» Instructions to follow
Output the entries below without any alteration.

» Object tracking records
□ □ □ □ □ □ □

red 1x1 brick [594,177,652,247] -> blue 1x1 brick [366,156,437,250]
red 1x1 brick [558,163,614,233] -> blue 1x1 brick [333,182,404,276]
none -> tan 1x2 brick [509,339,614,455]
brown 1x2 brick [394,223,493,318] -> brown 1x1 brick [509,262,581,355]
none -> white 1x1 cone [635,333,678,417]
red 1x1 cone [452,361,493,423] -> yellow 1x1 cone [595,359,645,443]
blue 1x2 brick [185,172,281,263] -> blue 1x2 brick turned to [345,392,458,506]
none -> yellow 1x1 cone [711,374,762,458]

□ □ □ □ □ □ □

» Completed task
red 1x1 brick [594,177,652,247] -> blue 1x1 brick [366,156,437,250]
red 1x1 brick [558,163,614,233] -> blue 1x1 brick [333,182,404,276]
none -> tan 1x2 brick [509,339,614,455]
brown 1x2 brick [394,223,493,318] -> brown 1x1 brick [509,262,581,355]
none -> white 1x1 cone [635,333,678,417]
red 1x1 cone [452,361,493,423] -> yellow 1x1 cone [595,359,645,443]
blue 1x2 brick [185,172,281,263] -> blue 1x2 brick turned to [345,392,458,506]
none -> yellow 1x1 cone [711,374,762,458]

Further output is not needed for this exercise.